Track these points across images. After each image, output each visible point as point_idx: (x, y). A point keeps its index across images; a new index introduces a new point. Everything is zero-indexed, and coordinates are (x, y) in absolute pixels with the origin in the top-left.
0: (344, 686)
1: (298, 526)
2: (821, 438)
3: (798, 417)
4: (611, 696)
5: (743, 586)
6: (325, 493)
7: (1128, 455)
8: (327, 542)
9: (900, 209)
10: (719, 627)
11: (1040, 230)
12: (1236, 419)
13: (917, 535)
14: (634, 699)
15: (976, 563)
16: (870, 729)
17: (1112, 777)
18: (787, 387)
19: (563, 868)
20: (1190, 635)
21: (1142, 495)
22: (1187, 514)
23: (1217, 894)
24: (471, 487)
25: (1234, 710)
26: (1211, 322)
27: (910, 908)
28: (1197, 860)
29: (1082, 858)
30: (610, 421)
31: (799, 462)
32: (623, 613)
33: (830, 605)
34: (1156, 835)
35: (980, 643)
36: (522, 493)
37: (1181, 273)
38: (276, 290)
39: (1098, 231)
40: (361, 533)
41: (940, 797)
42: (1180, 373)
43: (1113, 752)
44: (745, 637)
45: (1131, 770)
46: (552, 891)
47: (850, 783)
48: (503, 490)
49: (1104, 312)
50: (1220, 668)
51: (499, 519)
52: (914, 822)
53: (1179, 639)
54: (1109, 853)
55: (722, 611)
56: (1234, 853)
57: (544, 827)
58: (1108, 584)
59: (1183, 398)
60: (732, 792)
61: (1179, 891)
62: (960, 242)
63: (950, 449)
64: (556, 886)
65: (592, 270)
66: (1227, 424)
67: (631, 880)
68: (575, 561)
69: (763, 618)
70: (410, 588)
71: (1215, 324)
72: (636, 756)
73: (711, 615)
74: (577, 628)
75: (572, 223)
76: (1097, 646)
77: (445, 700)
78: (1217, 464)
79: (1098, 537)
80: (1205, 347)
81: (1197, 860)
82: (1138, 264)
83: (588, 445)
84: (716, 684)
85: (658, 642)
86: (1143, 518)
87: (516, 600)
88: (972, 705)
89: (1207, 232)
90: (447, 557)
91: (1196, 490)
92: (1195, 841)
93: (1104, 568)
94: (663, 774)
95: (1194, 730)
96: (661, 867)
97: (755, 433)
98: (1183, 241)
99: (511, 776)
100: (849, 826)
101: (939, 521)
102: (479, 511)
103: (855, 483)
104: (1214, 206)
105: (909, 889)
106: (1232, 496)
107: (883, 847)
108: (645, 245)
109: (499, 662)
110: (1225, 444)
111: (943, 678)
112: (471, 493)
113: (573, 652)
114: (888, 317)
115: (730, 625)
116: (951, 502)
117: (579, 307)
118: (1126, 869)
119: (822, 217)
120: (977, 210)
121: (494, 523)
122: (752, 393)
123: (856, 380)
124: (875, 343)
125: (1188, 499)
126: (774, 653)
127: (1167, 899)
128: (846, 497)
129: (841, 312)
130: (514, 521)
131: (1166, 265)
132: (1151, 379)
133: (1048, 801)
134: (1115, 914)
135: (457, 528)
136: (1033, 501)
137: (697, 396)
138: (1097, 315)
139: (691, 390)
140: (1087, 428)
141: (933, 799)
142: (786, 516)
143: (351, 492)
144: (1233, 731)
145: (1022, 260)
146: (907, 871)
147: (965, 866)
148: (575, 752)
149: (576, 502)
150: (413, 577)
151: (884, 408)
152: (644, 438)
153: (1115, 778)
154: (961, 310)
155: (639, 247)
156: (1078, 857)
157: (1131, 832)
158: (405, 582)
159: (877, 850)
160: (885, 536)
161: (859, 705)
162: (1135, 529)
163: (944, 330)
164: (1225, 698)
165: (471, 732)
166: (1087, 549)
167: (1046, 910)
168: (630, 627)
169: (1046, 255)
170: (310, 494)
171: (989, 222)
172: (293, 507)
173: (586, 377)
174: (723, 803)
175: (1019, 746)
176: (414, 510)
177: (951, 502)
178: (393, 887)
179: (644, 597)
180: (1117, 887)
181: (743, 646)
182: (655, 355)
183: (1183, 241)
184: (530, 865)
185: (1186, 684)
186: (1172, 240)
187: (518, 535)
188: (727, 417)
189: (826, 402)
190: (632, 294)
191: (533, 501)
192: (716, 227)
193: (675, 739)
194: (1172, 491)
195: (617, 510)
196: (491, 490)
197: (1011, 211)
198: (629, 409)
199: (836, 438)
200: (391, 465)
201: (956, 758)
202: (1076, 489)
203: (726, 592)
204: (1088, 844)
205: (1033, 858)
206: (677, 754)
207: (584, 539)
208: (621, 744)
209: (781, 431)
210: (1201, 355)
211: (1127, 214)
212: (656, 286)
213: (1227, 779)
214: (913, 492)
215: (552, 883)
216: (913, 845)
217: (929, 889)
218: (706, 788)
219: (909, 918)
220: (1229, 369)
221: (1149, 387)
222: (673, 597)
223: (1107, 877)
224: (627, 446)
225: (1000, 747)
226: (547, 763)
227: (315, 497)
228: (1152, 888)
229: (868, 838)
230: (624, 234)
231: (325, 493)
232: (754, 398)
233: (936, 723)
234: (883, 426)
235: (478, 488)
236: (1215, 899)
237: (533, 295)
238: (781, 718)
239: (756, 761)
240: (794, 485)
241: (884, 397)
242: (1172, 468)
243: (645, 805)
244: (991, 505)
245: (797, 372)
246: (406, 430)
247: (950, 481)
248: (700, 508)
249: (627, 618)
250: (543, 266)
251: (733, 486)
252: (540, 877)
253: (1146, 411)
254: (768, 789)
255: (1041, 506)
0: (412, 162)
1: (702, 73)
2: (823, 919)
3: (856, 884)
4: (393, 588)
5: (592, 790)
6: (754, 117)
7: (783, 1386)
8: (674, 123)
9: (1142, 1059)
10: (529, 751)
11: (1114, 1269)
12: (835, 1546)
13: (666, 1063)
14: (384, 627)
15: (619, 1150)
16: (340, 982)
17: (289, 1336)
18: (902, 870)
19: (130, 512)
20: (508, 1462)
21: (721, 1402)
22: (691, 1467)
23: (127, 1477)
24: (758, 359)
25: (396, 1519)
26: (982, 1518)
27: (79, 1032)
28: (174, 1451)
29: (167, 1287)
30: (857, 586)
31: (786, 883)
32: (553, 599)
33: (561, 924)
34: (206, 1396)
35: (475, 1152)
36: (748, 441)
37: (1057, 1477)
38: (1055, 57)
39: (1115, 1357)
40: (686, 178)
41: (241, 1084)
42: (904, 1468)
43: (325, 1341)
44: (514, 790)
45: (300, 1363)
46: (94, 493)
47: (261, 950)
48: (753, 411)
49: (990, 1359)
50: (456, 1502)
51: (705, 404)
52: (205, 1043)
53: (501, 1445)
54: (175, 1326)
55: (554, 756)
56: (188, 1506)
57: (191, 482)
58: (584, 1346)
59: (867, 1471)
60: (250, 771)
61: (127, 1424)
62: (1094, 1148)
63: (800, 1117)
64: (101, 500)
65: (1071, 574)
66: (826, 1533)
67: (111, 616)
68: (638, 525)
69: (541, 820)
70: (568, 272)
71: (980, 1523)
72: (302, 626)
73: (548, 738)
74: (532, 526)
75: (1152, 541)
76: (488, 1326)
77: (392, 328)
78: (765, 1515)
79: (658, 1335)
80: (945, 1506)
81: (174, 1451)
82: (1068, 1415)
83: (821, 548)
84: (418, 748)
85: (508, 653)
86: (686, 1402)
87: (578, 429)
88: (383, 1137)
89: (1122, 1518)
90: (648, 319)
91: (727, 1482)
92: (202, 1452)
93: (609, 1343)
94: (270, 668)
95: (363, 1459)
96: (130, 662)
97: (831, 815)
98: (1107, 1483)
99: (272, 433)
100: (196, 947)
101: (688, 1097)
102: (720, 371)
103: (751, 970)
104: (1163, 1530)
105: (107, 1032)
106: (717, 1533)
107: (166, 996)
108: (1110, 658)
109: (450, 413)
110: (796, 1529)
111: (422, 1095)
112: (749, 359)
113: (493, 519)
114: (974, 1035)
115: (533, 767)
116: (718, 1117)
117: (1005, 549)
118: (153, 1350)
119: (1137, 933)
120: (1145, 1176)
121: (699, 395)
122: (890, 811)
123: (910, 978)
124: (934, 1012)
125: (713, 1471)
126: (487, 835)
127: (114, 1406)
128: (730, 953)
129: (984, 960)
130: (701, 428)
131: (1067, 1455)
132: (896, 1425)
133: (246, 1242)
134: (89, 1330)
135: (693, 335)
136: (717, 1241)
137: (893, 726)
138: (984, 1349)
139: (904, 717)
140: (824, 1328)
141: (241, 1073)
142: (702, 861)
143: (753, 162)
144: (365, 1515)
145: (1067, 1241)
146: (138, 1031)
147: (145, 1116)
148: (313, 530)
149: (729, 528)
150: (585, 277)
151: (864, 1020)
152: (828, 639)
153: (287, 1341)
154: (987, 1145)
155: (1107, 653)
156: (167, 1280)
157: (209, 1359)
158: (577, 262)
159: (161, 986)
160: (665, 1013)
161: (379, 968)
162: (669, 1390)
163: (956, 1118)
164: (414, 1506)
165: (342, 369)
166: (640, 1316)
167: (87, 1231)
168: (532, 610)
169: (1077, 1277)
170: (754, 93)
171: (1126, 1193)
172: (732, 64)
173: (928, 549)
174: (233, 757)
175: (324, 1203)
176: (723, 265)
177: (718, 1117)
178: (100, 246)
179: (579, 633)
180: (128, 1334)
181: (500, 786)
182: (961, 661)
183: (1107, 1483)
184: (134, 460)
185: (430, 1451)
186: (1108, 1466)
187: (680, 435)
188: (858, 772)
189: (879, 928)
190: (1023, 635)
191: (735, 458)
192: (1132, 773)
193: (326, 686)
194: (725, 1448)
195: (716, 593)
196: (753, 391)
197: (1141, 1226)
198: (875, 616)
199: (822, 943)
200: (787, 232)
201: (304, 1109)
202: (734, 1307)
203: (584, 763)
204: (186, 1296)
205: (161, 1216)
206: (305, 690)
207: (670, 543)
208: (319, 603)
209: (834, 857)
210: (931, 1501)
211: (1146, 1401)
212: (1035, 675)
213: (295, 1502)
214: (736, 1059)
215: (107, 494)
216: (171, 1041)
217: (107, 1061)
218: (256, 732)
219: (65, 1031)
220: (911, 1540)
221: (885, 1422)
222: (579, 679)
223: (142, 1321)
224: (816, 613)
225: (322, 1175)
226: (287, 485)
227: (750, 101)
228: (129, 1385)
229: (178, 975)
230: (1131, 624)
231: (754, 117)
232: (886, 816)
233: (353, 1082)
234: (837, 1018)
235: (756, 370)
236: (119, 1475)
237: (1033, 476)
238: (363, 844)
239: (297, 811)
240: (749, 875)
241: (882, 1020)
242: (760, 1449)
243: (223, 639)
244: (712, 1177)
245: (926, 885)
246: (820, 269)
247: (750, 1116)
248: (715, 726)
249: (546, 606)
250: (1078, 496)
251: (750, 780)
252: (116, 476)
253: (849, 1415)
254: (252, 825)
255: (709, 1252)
____
▶ [INSTRUCTION] Return the material above unchanged, from its first line down to and including the line containing "25: (1234, 710)".

▶ [EXERCISE RESULT]
Track these points across images. After each image, output each visible point as point_idx: (x, y). A point keeps its index across images; a new index introduces a new point. Everything is zero-indexed, and coordinates are (x, y) in absolute pixels with the origin in the top-left.
0: (344, 686)
1: (298, 526)
2: (821, 438)
3: (798, 417)
4: (611, 696)
5: (743, 586)
6: (325, 493)
7: (1128, 455)
8: (327, 542)
9: (900, 209)
10: (719, 627)
11: (1040, 230)
12: (1236, 419)
13: (917, 535)
14: (634, 699)
15: (976, 563)
16: (870, 729)
17: (1112, 777)
18: (787, 387)
19: (563, 868)
20: (1190, 635)
21: (1142, 495)
22: (1187, 514)
23: (1217, 894)
24: (471, 487)
25: (1234, 710)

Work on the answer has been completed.